* **EXERCISE**: What appears from the first line of the records below through the line containing "(307, 471) = (510, 204): pink" must be reproduced verbatim.

* **EXERCISE DATA**:
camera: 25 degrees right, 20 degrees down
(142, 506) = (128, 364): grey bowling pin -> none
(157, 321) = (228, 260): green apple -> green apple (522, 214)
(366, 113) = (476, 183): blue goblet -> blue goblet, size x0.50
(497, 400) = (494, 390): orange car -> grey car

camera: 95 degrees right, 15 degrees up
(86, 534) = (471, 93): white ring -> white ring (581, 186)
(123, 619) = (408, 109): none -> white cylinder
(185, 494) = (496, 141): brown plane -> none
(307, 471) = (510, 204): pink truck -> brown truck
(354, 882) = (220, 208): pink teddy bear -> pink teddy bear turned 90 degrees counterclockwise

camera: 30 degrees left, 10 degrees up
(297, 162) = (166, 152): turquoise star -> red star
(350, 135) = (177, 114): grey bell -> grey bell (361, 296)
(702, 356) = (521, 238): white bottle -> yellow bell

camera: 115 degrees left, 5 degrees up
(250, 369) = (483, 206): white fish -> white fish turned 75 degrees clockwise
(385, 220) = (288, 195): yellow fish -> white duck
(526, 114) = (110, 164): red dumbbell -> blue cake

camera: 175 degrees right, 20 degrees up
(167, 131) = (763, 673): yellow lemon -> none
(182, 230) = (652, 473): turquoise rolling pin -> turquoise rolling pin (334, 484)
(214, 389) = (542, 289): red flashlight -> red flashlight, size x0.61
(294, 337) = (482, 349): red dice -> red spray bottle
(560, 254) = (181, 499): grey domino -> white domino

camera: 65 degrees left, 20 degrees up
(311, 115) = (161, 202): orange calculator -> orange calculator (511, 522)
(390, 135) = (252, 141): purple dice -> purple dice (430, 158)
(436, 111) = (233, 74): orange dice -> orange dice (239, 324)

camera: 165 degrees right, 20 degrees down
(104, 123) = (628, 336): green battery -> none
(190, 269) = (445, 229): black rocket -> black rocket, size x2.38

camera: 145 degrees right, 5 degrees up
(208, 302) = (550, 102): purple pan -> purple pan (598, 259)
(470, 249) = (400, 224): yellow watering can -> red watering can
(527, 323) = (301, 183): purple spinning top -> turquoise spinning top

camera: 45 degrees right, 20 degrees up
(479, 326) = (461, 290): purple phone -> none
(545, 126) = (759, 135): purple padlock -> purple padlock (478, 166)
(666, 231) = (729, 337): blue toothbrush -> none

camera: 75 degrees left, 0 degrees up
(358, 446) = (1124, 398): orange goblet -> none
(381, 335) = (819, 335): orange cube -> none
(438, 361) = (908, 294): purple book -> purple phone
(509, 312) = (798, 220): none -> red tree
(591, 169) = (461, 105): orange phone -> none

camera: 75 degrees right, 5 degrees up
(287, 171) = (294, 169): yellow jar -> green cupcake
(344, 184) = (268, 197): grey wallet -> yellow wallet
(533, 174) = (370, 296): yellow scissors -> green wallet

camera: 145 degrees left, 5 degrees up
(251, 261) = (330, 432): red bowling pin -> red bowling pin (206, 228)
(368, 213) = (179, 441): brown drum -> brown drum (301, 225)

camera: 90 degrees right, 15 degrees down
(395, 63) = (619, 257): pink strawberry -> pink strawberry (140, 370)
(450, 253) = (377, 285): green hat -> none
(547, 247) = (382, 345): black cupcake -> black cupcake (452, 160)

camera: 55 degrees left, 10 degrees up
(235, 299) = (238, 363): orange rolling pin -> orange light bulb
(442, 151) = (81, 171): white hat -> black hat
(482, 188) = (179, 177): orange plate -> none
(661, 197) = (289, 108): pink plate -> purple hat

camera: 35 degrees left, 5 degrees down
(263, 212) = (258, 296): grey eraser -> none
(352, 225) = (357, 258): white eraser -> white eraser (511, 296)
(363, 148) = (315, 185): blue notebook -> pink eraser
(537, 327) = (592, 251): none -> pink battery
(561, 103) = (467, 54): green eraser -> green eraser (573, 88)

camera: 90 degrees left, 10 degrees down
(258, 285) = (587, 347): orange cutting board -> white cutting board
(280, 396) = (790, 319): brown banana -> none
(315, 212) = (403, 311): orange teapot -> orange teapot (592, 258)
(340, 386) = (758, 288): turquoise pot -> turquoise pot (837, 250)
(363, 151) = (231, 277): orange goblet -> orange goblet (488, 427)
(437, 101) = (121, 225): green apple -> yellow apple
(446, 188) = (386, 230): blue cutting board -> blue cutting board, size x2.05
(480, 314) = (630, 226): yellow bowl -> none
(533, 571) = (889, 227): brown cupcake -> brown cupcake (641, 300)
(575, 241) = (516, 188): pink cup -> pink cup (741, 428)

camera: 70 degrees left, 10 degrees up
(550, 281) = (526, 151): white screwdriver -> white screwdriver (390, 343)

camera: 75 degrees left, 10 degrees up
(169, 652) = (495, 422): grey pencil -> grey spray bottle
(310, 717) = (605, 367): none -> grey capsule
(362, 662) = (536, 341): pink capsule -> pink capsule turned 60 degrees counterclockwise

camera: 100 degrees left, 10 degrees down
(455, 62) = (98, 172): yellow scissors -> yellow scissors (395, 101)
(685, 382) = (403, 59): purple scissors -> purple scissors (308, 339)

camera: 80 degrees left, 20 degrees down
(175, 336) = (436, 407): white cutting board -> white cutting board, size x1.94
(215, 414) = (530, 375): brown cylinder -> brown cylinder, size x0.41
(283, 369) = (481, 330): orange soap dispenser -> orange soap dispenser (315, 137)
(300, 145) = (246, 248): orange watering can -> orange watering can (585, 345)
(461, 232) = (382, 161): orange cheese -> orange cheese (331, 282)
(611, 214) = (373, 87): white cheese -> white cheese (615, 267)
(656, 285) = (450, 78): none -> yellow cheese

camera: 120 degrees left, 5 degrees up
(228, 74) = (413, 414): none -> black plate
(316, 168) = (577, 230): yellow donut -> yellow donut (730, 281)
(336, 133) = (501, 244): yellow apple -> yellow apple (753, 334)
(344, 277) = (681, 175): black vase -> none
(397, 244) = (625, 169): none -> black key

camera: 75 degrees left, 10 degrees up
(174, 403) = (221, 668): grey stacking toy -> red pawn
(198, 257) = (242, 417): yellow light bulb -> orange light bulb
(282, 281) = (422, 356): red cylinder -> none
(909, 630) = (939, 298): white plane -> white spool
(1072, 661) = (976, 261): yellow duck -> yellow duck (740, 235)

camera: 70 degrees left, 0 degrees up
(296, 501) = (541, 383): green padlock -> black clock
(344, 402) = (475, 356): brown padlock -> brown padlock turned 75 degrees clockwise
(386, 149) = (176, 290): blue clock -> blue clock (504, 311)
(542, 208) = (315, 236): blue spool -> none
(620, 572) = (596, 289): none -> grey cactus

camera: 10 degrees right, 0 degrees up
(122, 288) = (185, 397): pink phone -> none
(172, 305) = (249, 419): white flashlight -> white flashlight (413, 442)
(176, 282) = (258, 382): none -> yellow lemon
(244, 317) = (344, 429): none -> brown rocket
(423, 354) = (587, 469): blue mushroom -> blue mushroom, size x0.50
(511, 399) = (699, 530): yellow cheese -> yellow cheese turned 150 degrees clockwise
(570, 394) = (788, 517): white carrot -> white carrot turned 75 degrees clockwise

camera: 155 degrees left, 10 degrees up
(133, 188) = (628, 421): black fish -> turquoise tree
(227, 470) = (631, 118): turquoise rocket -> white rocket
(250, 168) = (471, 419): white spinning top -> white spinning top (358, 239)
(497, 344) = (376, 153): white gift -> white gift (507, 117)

* **TASK ANSWER**:
camera: 25 degrees right, 20 degrees down
(142, 506) = (128, 364): grey bowling pin -> none
(157, 321) = (228, 260): green apple -> green apple (522, 214)
(366, 113) = (476, 183): blue goblet -> blue goblet, size x0.50
(497, 400) = (494, 390): orange car -> grey car

camera: 95 degrees right, 15 degrees up
(86, 534) = (471, 93): white ring -> white ring (581, 186)
(123, 619) = (408, 109): none -> white cylinder
(185, 494) = (496, 141): brown plane -> none
(307, 471) = (510, 204): pink truck -> brown truck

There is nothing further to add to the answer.